> Problem details
Your copy should hold every record verbatim and none of the pictures.

> Data provided
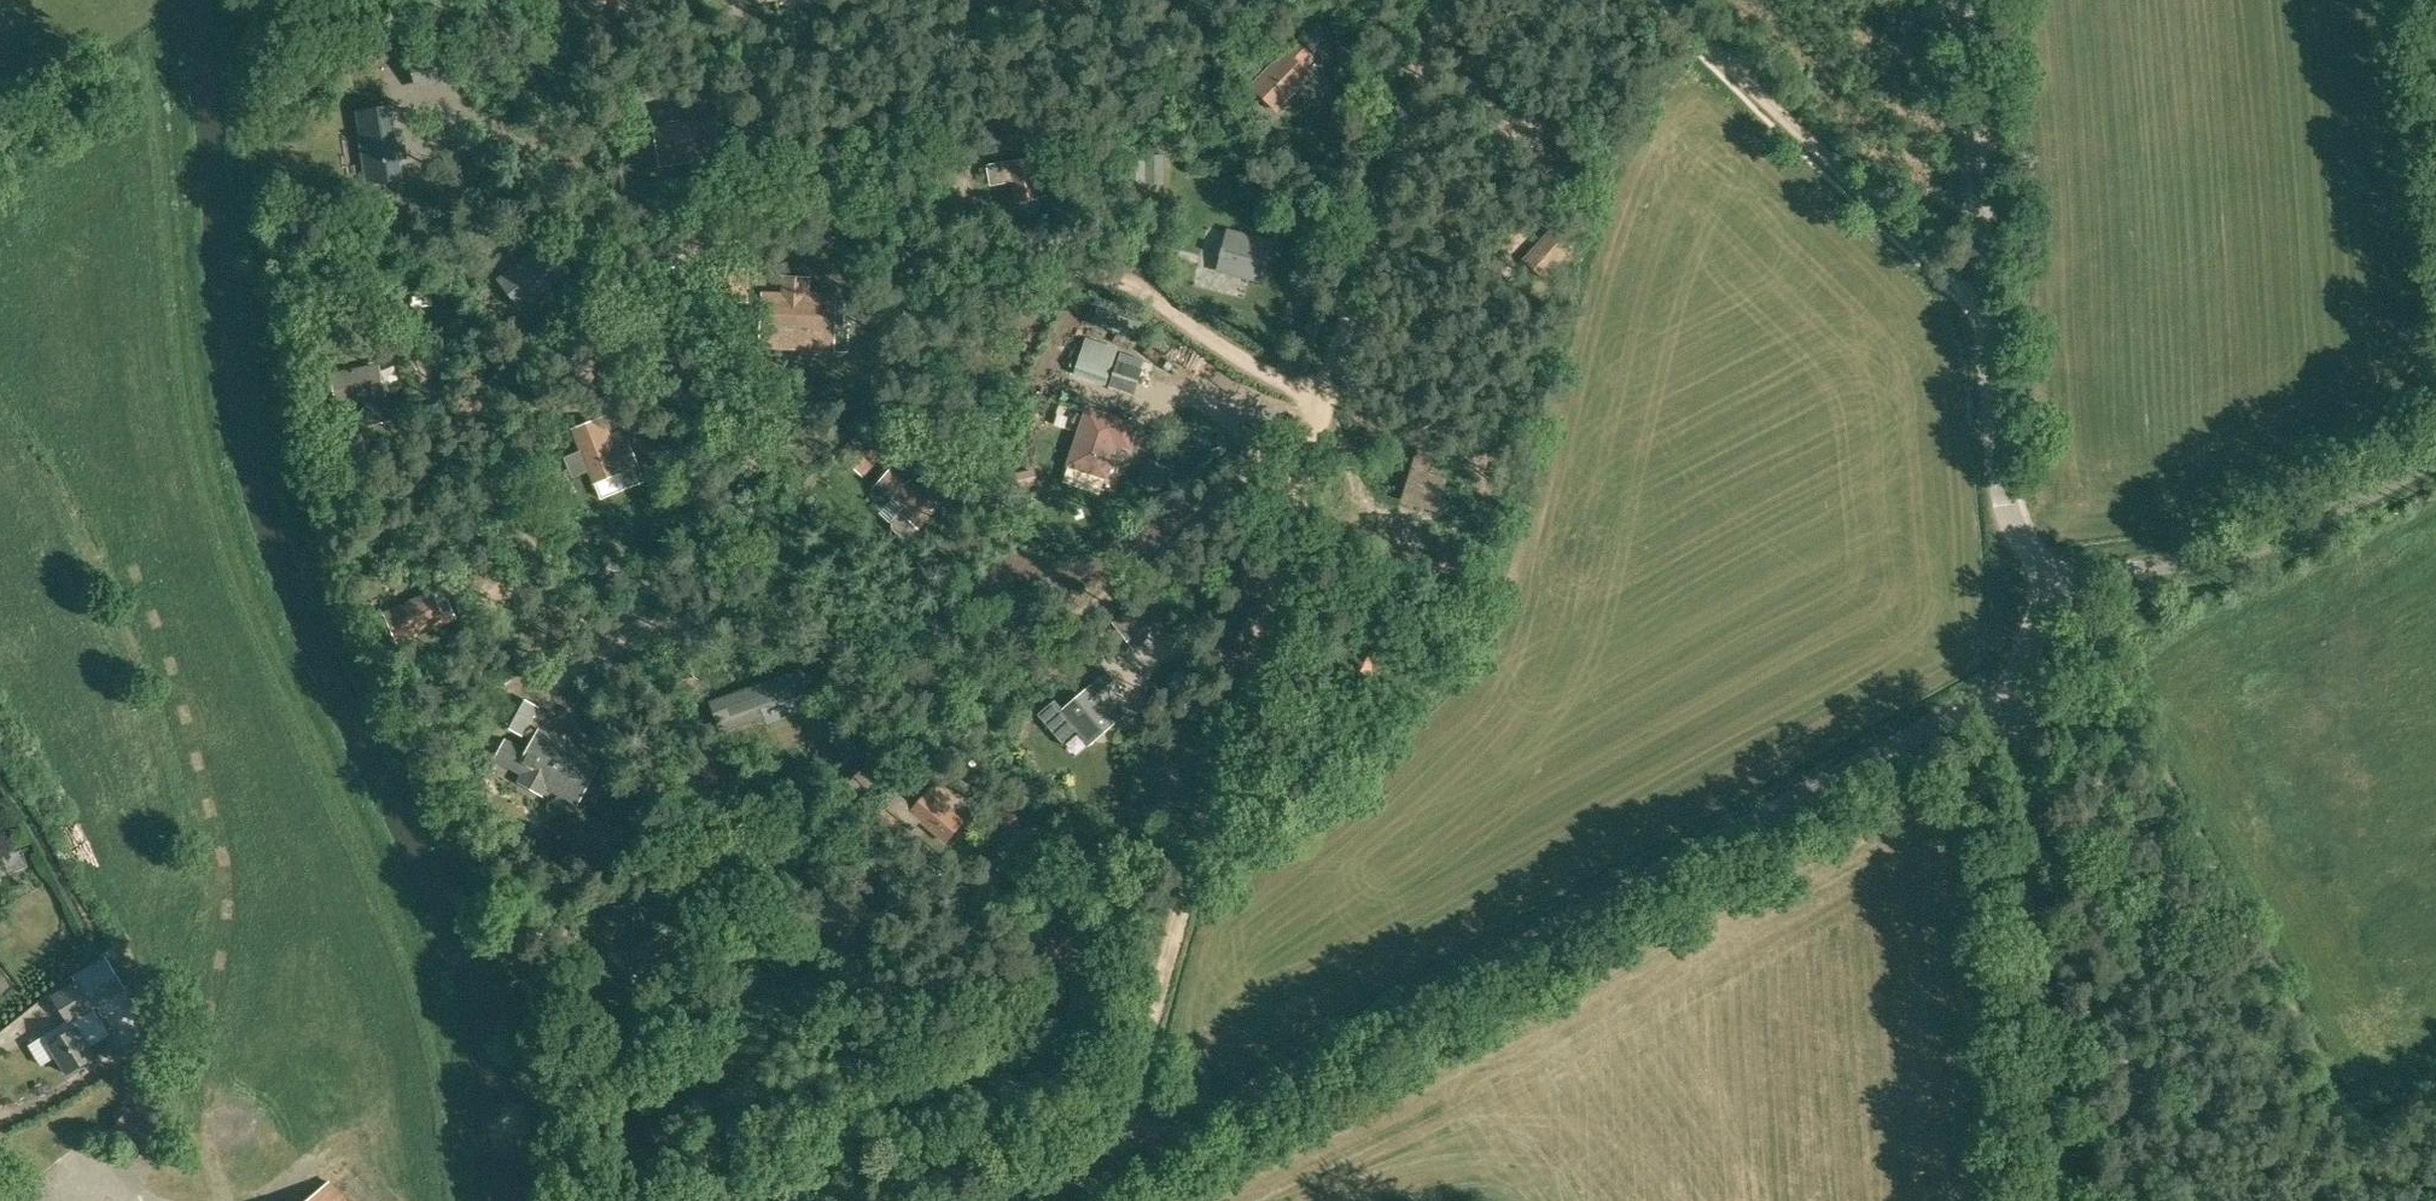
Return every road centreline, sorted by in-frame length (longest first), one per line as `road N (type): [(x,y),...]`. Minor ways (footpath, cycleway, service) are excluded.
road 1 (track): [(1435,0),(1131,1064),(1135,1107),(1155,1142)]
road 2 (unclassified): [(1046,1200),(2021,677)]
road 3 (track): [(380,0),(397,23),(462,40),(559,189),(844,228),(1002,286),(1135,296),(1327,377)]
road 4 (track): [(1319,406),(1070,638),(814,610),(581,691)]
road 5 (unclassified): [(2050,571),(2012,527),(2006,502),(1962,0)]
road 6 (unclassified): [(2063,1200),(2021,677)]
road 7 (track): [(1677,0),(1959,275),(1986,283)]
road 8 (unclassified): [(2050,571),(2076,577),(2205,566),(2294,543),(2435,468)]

> Finished task
Return every road centreline, sorted by in-frame length (longest first), one per line as `road N (type): [(x,y),...]`. Minor ways (footpath, cycleway, service) are excluded.
road 1 (track): [(1435,0),(1131,1064),(1135,1107),(1155,1142)]
road 2 (unclassified): [(1046,1200),(2021,677)]
road 3 (track): [(380,0),(397,23),(462,40),(559,189),(844,228),(1002,286),(1135,296),(1327,377)]
road 4 (track): [(1319,406),(1070,638),(814,610),(581,691)]
road 5 (unclassified): [(2050,571),(2012,527),(2006,502),(1962,0)]
road 6 (unclassified): [(2063,1200),(2021,677)]
road 7 (track): [(1677,0),(1959,275),(1986,283)]
road 8 (unclassified): [(2050,571),(2076,577),(2205,566),(2294,543),(2435,468)]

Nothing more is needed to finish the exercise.